[Opening GIVEN RECORDS section]
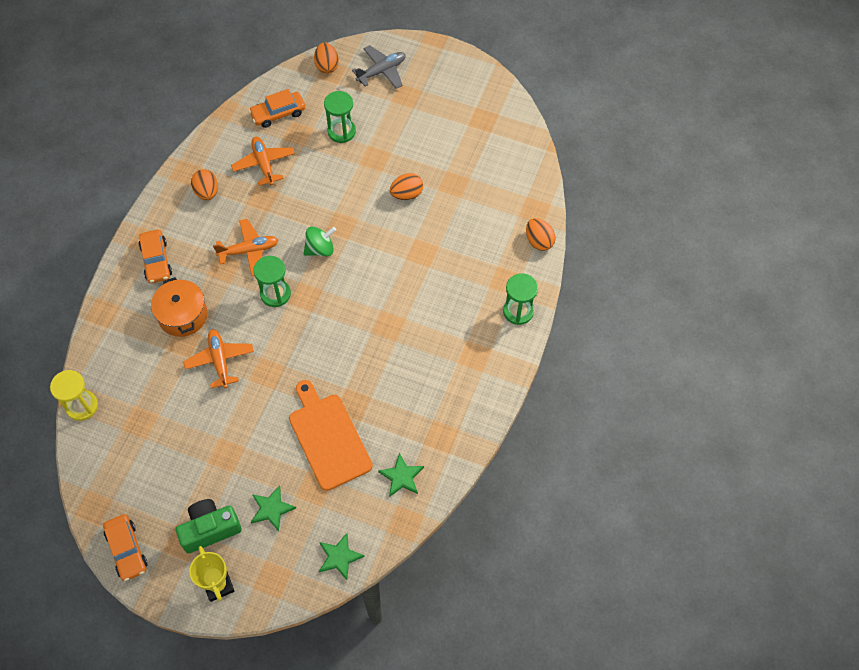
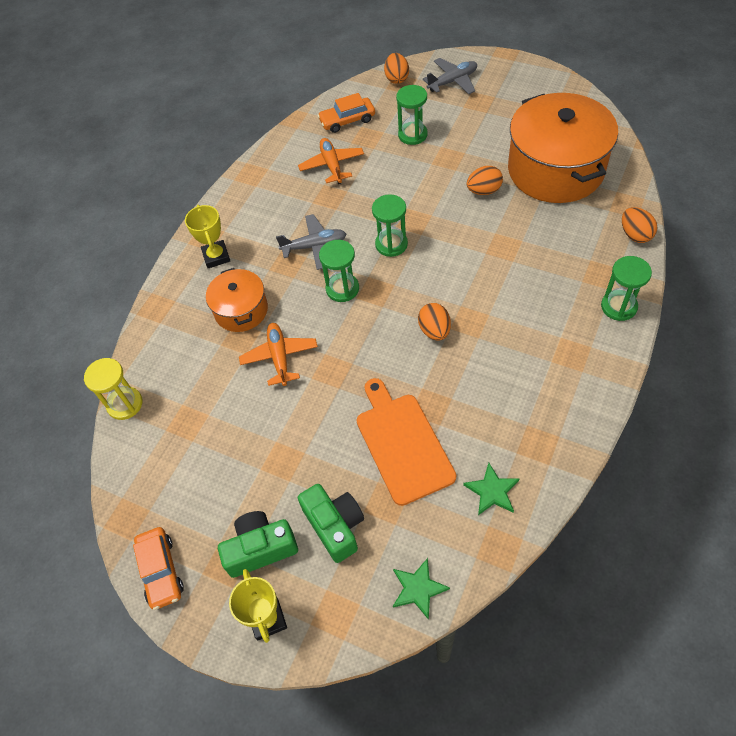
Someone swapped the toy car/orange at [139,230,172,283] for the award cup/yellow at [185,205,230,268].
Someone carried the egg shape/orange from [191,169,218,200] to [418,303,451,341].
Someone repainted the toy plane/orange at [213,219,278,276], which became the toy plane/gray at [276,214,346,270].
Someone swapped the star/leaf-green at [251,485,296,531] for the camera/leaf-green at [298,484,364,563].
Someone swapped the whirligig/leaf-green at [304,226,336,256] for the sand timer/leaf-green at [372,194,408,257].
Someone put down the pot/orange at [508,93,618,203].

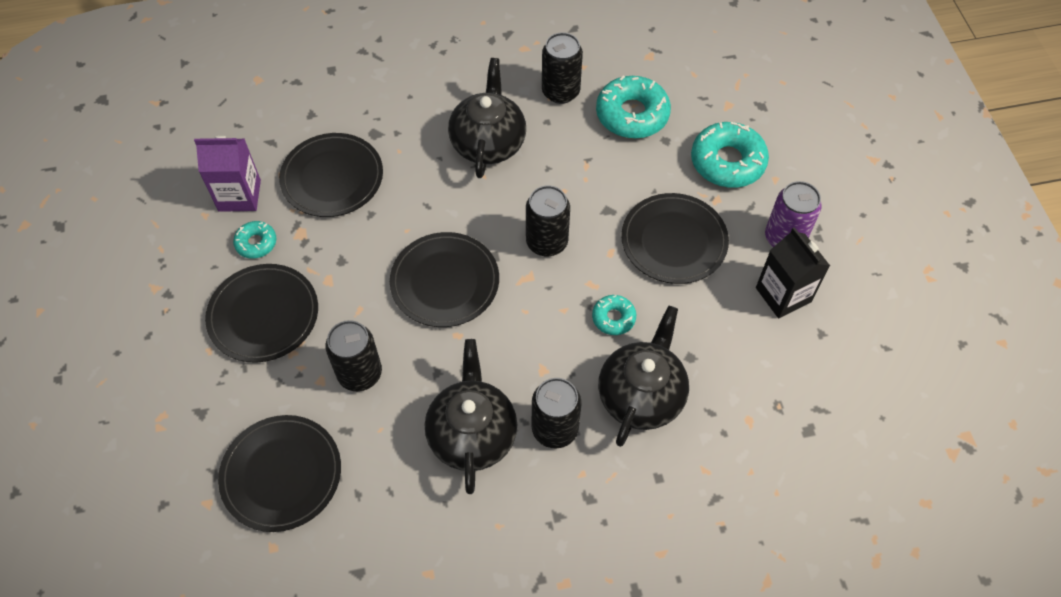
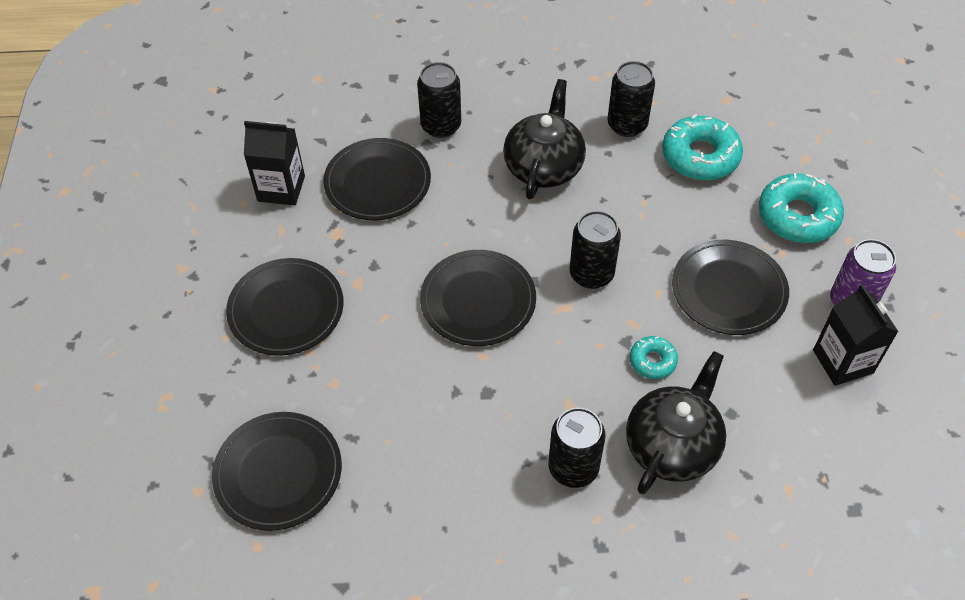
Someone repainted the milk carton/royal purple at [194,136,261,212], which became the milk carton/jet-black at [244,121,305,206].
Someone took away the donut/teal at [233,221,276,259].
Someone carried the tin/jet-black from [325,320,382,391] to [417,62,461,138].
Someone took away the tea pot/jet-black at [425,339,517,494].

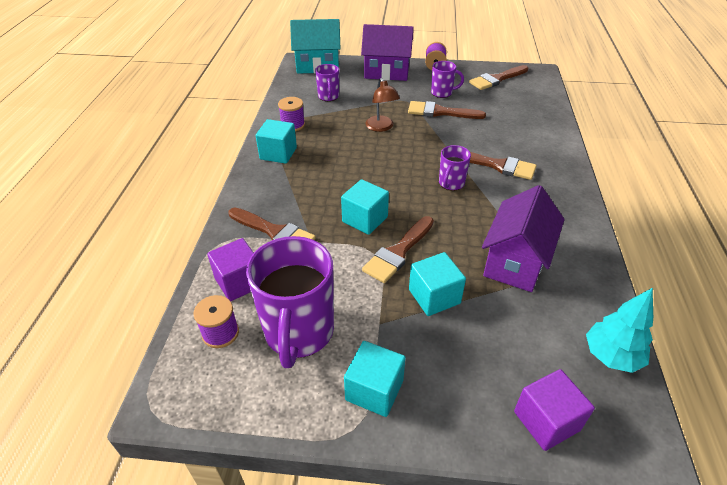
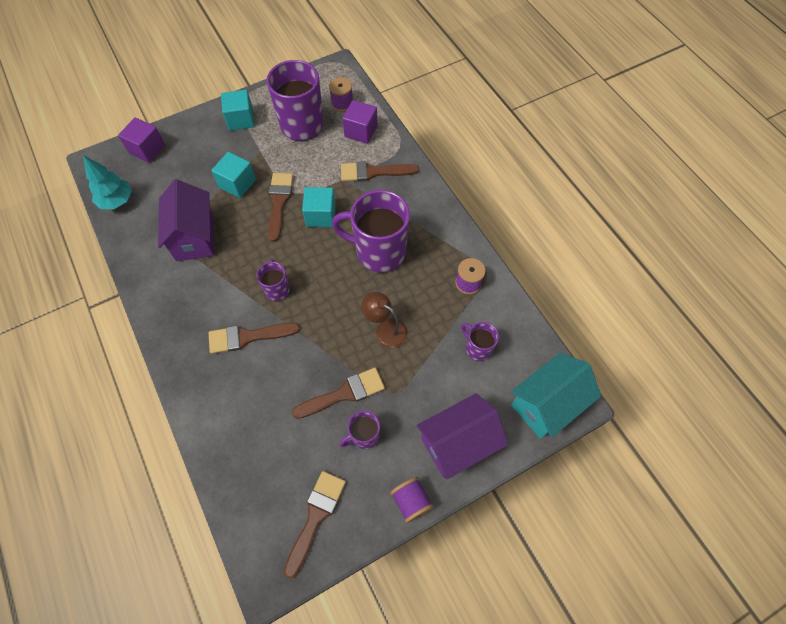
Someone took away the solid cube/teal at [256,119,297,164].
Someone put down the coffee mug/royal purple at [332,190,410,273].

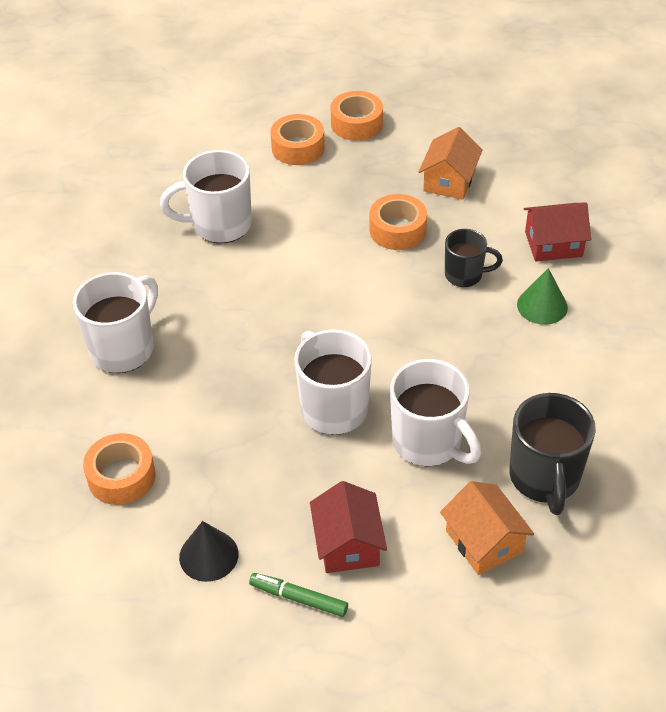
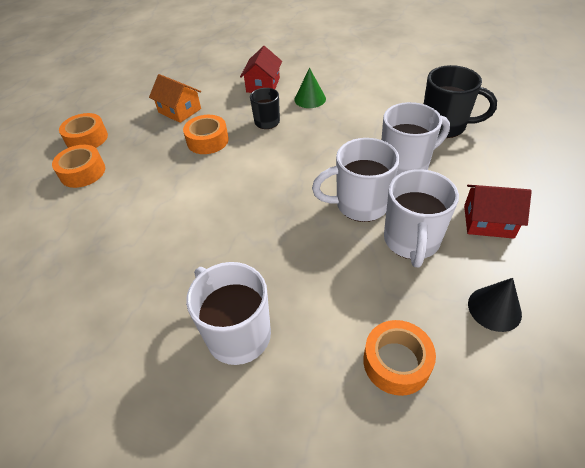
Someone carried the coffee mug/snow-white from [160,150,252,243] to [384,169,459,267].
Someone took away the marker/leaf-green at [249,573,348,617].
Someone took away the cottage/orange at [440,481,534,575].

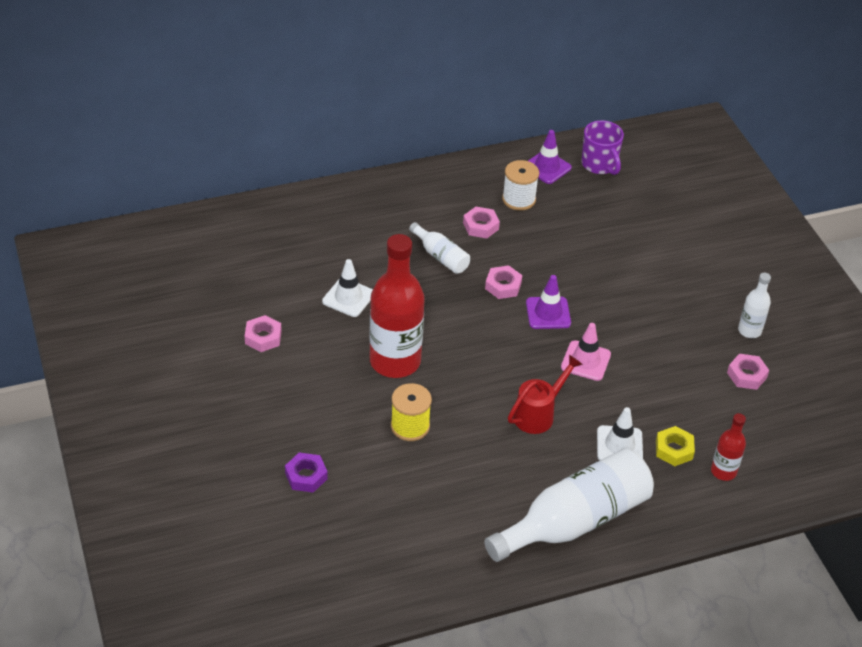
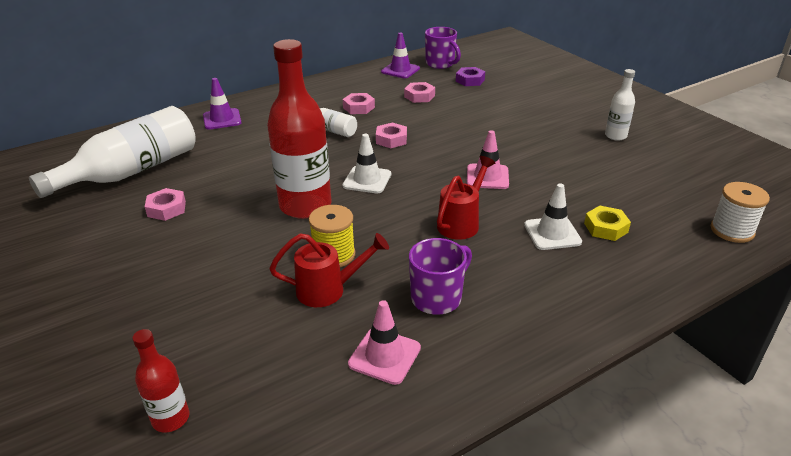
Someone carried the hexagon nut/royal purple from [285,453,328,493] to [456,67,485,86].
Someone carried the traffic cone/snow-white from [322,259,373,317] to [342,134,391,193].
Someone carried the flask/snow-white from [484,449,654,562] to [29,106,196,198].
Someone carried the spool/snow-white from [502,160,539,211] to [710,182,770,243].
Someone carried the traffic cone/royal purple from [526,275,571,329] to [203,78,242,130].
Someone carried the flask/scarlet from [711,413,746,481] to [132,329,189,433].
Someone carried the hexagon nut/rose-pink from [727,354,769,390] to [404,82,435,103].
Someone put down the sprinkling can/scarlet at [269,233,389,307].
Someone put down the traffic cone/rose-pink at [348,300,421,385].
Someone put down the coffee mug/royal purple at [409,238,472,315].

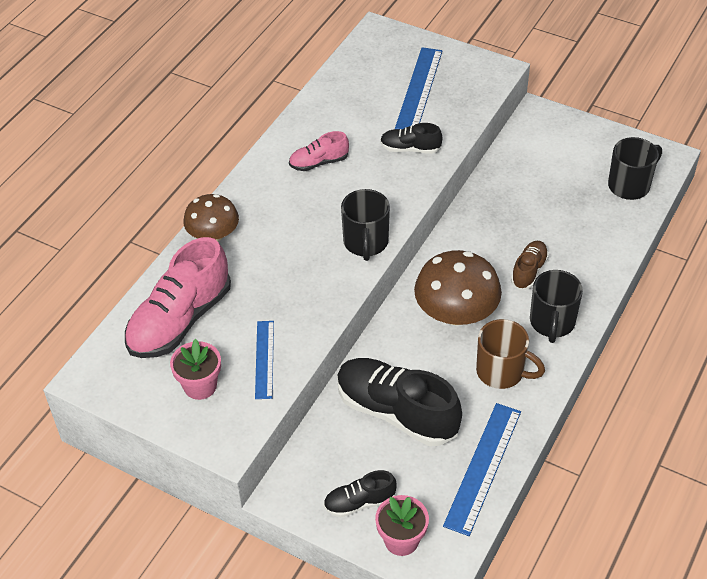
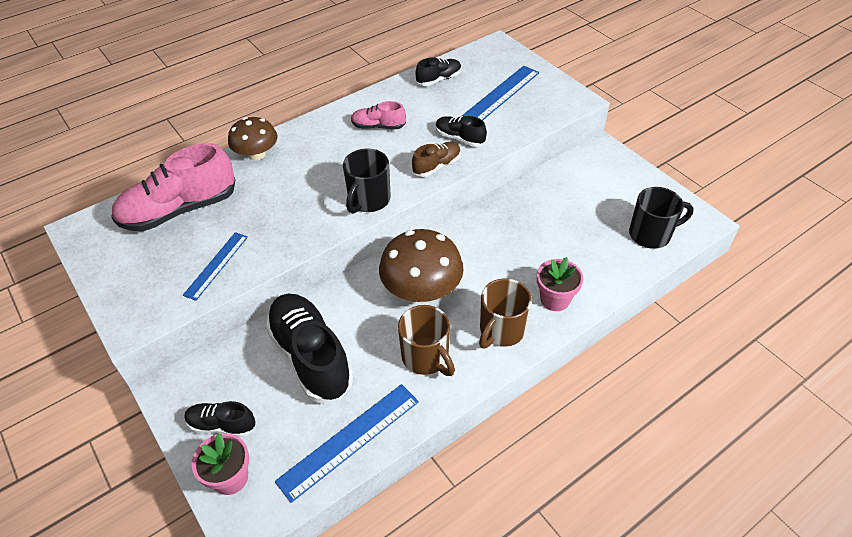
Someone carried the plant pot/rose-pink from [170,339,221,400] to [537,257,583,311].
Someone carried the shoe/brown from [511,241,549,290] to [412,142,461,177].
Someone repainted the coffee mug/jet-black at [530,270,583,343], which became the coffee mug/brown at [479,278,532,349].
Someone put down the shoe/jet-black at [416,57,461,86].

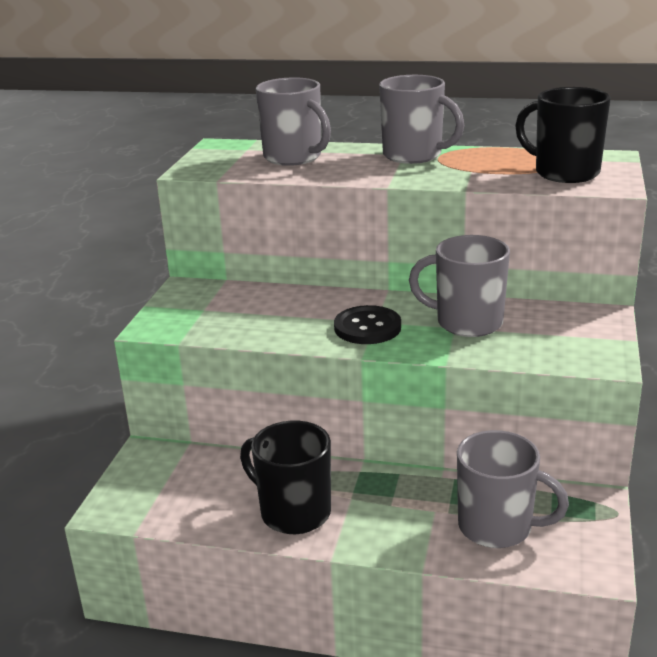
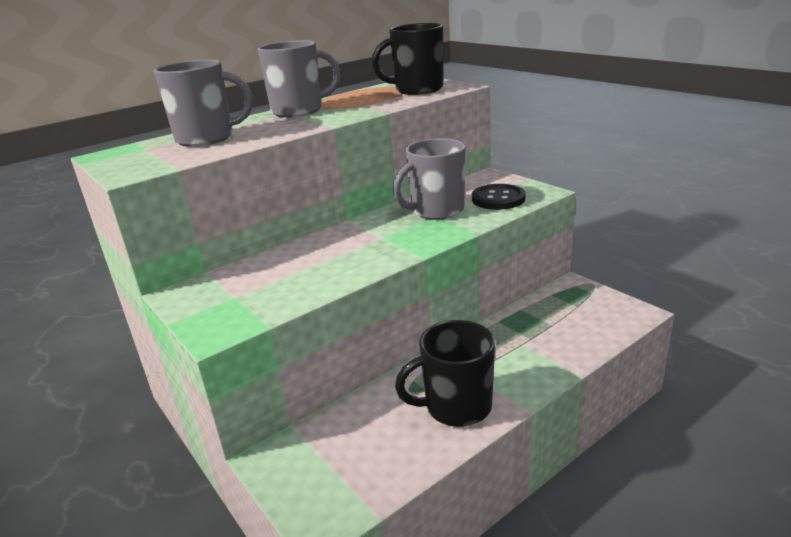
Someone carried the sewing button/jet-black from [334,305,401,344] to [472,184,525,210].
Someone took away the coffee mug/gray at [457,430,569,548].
[Closing GIVEN RECORDS section]
ASSIGNED TASK | Word for word, quote the lines above. Omit the pictures.

TASK RESPONSE |
Someone swapped the toy car/orange at [139,230,172,283] for the award cup/yellow at [185,205,230,268].
Someone carried the egg shape/orange from [191,169,218,200] to [418,303,451,341].
Someone repainted the toy plane/orange at [213,219,278,276], which became the toy plane/gray at [276,214,346,270].
Someone swapped the star/leaf-green at [251,485,296,531] for the camera/leaf-green at [298,484,364,563].
Someone swapped the whirligig/leaf-green at [304,226,336,256] for the sand timer/leaf-green at [372,194,408,257].
Someone put down the pot/orange at [508,93,618,203].

Someone repainted the milk carton/royal purple at [194,136,261,212], which became the milk carton/jet-black at [244,121,305,206].
Someone took away the donut/teal at [233,221,276,259].
Someone carried the tin/jet-black from [325,320,382,391] to [417,62,461,138].
Someone took away the tea pot/jet-black at [425,339,517,494].

Someone took away the solid cube/teal at [256,119,297,164].
Someone put down the coffee mug/royal purple at [332,190,410,273].

Someone carried the coffee mug/snow-white from [160,150,252,243] to [384,169,459,267].
Someone took away the marker/leaf-green at [249,573,348,617].
Someone took away the cottage/orange at [440,481,534,575].

Someone carried the hexagon nut/royal purple from [285,453,328,493] to [456,67,485,86].
Someone carried the traffic cone/snow-white from [322,259,373,317] to [342,134,391,193].
Someone carried the flask/snow-white from [484,449,654,562] to [29,106,196,198].
Someone carried the spool/snow-white from [502,160,539,211] to [710,182,770,243].
Someone carried the traffic cone/royal purple from [526,275,571,329] to [203,78,242,130].
Someone carried the flask/scarlet from [711,413,746,481] to [132,329,189,433].
Someone carried the hexagon nut/rose-pink from [727,354,769,390] to [404,82,435,103].
Someone put down the sprinkling can/scarlet at [269,233,389,307].
Someone put down the traffic cone/rose-pink at [348,300,421,385].
Someone put down the coffee mug/royal purple at [409,238,472,315].

Someone carried the plant pot/rose-pink from [170,339,221,400] to [537,257,583,311].
Someone carried the shoe/brown from [511,241,549,290] to [412,142,461,177].
Someone repainted the coffee mug/jet-black at [530,270,583,343], which became the coffee mug/brown at [479,278,532,349].
Someone put down the shoe/jet-black at [416,57,461,86].

Someone carried the sewing button/jet-black from [334,305,401,344] to [472,184,525,210].
Someone took away the coffee mug/gray at [457,430,569,548].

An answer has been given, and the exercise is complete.